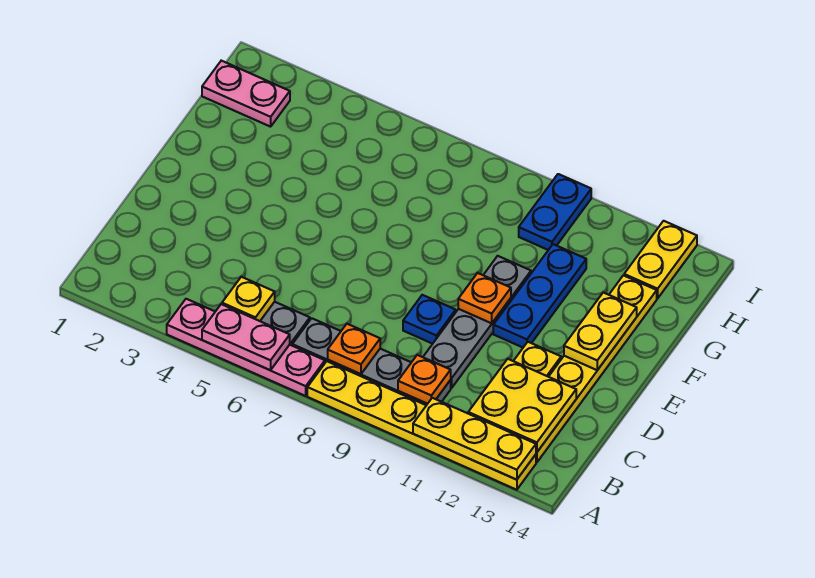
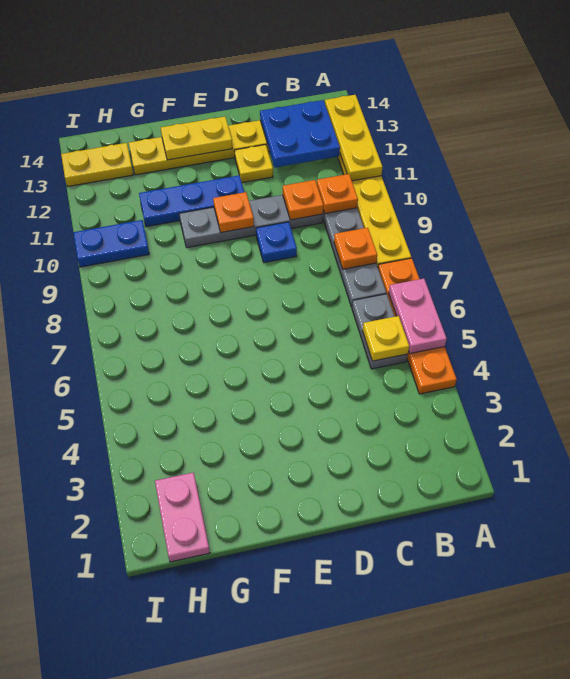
pink plate A4:A7 level 1 -> orange plate A4:A7 level 1
yellow plate B12:C13 level 2 -> blue plate B12:C13 level 2
none -> orange plate C10 level 2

## Task directions
Word for word, restate the whole listing and drop the images.

## Answer to this problem
pink plate A4:A7 level 1 -> orange plate A4:A7 level 1
yellow plate B12:C13 level 2 -> blue plate B12:C13 level 2
none -> orange plate C10 level 2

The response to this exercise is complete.